(Stored dataset items)
'''
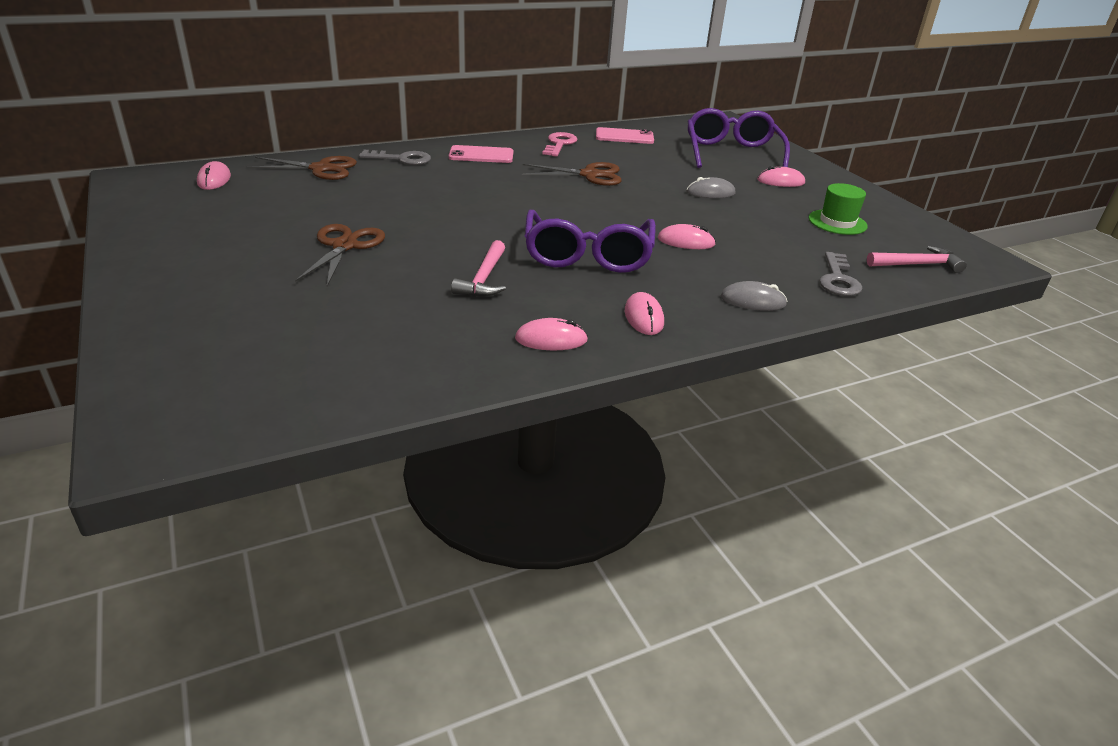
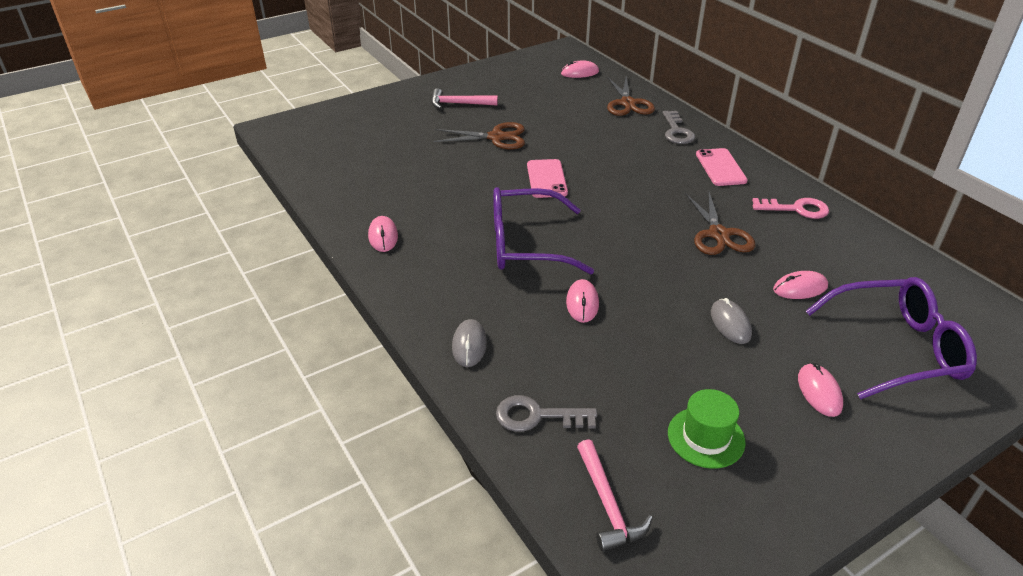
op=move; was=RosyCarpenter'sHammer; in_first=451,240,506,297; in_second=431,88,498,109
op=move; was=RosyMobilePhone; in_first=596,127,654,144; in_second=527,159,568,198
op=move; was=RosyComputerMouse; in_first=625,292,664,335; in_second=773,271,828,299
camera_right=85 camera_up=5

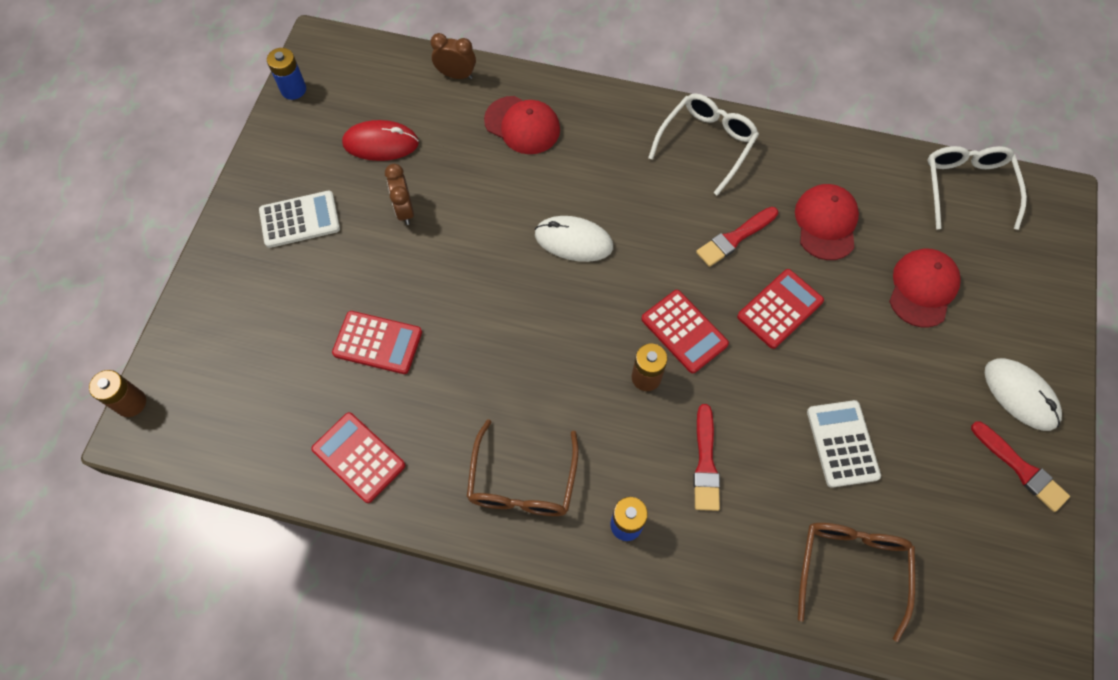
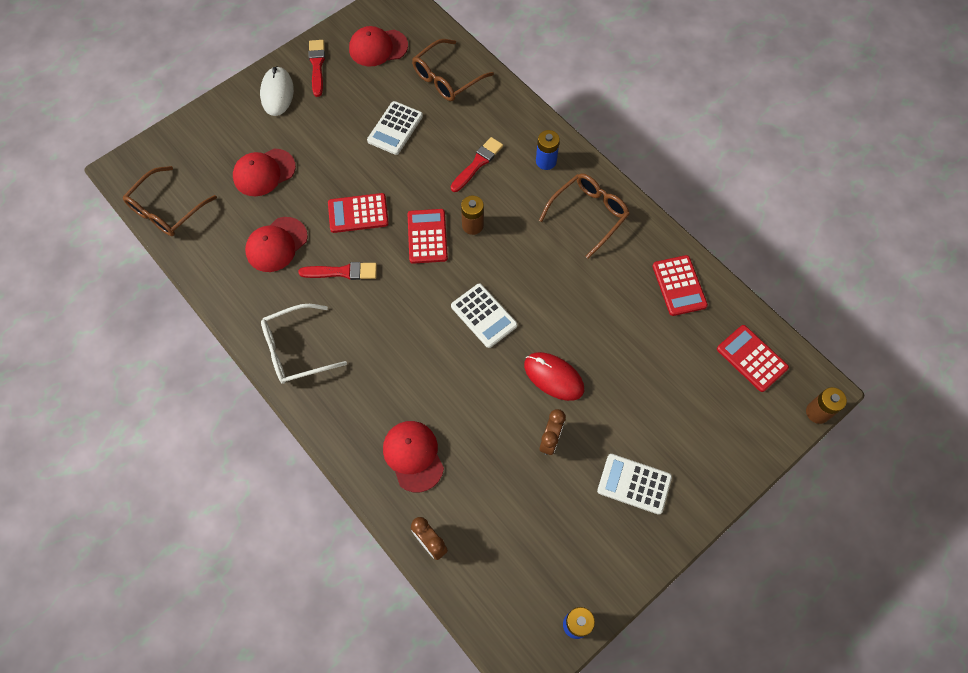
op=recolor; was=WhiteGlasses; now=RussetGlasses; in_first=927,146,1027,230; in_second=123,166,217,236
op=insert; now=RedPeakedCap; in_second=349,26,408,66
op=insert; now=WhiteAddingMachine; in_second=451,283,518,348
op=move; was=RedComputerMouse; in_first=342,120,419,161; in_second=524,352,584,401
op=move; was=RedAddingMachine; in_first=332,311,422,374; in_second=717,325,789,392
op=delete; was=WhiteComputerMouse; in_first=535,216,613,262
camera_right=-145 camera_up=0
'''
→ **What is needed**
None of the pictures should appear; repeat the records exactly otherwise.

→ **Solution to this problem**
op=move; was=RosyCarpenter'sHammer; in_first=451,240,506,297; in_second=431,88,498,109
op=move; was=RosyMobilePhone; in_first=596,127,654,144; in_second=527,159,568,198
op=move; was=RosyComputerMouse; in_first=625,292,664,335; in_second=773,271,828,299
camera_right=85 camera_up=5

op=recolor; was=WhiteGlasses; now=RussetGlasses; in_first=927,146,1027,230; in_second=123,166,217,236
op=insert; now=RedPeakedCap; in_second=349,26,408,66
op=insert; now=WhiteAddingMachine; in_second=451,283,518,348
op=move; was=RedComputerMouse; in_first=342,120,419,161; in_second=524,352,584,401
op=move; was=RedAddingMachine; in_first=332,311,422,374; in_second=717,325,789,392
op=delete; was=WhiteComputerMouse; in_first=535,216,613,262
camera_right=-145 camera_up=0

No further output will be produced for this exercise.